Supplied material START
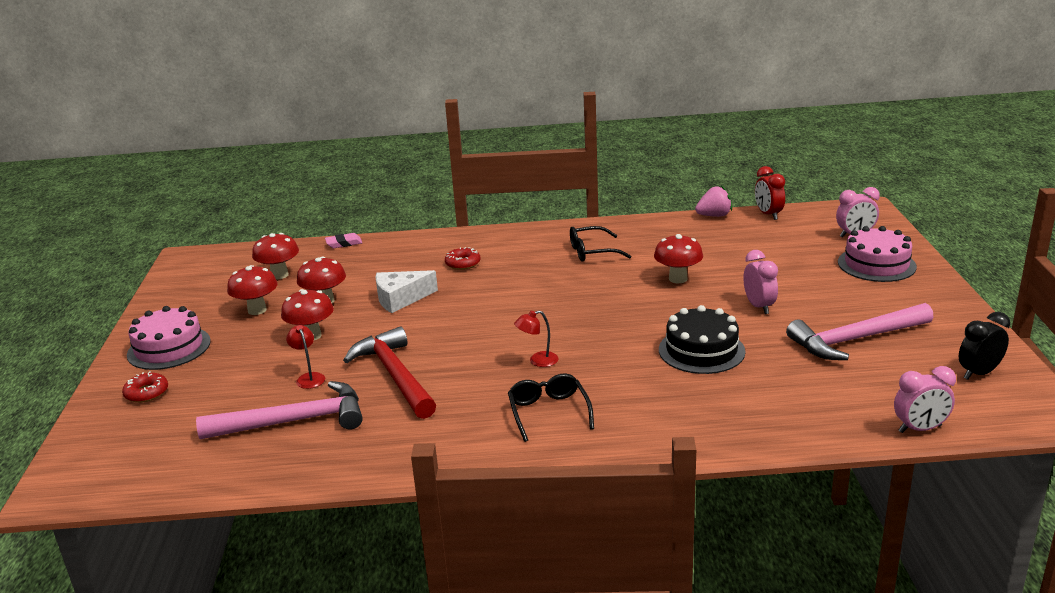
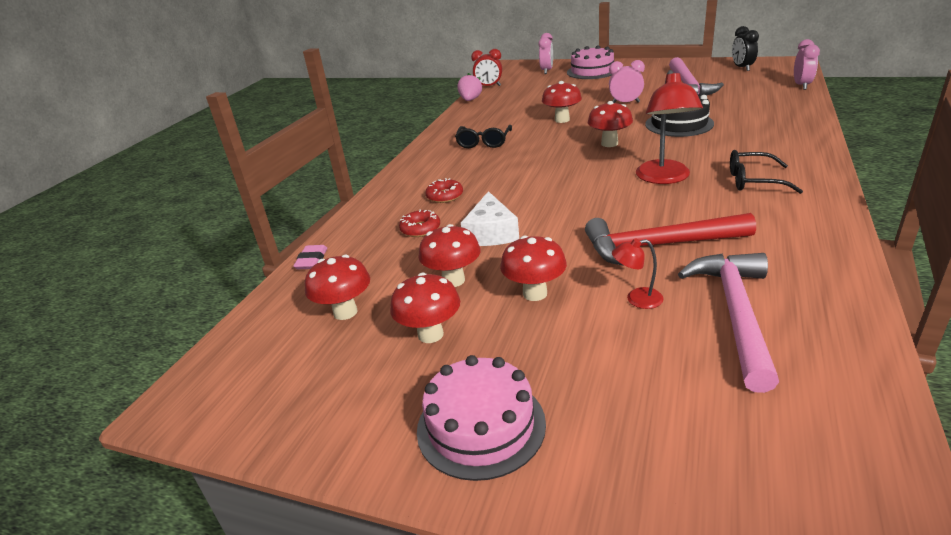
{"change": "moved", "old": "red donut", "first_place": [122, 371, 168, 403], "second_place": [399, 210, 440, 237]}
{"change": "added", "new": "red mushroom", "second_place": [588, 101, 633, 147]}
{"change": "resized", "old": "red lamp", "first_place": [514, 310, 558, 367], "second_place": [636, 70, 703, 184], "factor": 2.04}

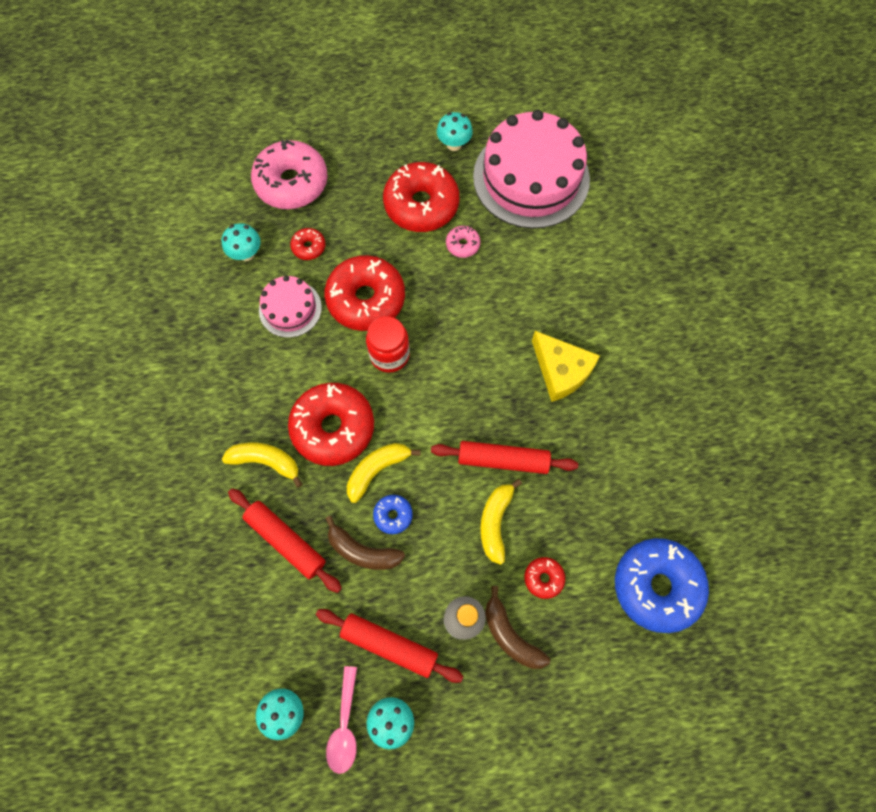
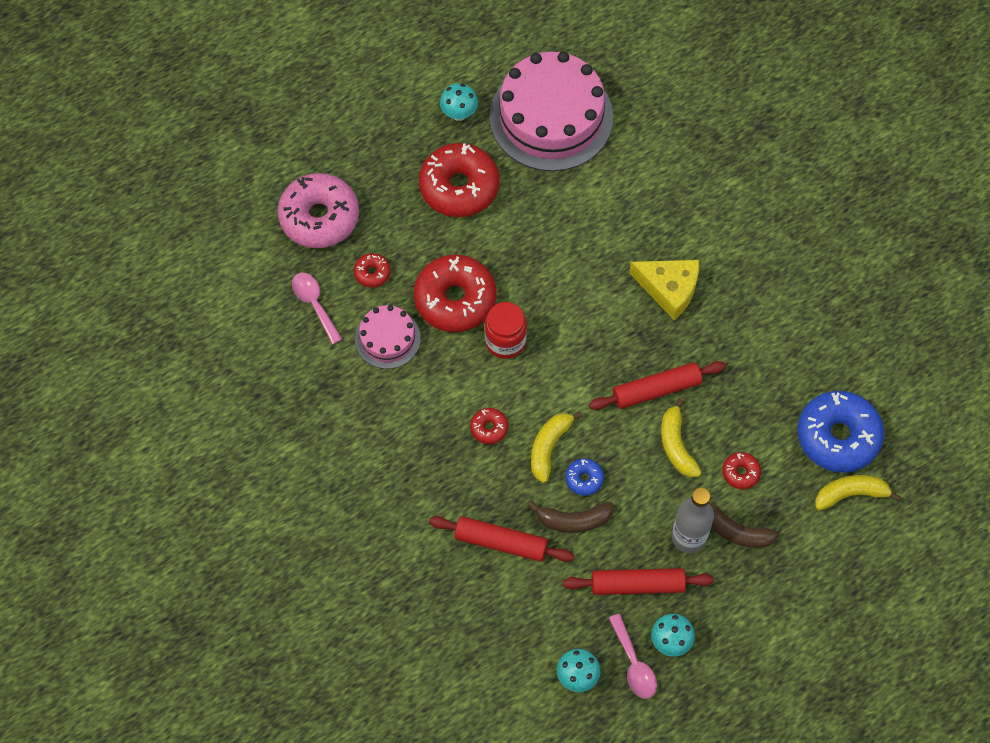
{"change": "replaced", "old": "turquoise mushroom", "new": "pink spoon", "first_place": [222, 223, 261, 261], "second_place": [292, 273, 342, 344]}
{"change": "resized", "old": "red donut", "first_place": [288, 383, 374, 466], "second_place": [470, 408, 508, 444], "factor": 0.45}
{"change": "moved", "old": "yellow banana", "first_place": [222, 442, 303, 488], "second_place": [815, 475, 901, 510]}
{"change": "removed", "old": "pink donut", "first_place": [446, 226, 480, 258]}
Supplied material END
Exercise brief: Give back the records exactly, minus any pictures.

Exercise output:
{"change": "moved", "old": "red donut", "first_place": [122, 371, 168, 403], "second_place": [399, 210, 440, 237]}
{"change": "added", "new": "red mushroom", "second_place": [588, 101, 633, 147]}
{"change": "resized", "old": "red lamp", "first_place": [514, 310, 558, 367], "second_place": [636, 70, 703, 184], "factor": 2.04}

{"change": "replaced", "old": "turquoise mushroom", "new": "pink spoon", "first_place": [222, 223, 261, 261], "second_place": [292, 273, 342, 344]}
{"change": "resized", "old": "red donut", "first_place": [288, 383, 374, 466], "second_place": [470, 408, 508, 444], "factor": 0.45}
{"change": "moved", "old": "yellow banana", "first_place": [222, 442, 303, 488], "second_place": [815, 475, 901, 510]}
{"change": "removed", "old": "pink donut", "first_place": [446, 226, 480, 258]}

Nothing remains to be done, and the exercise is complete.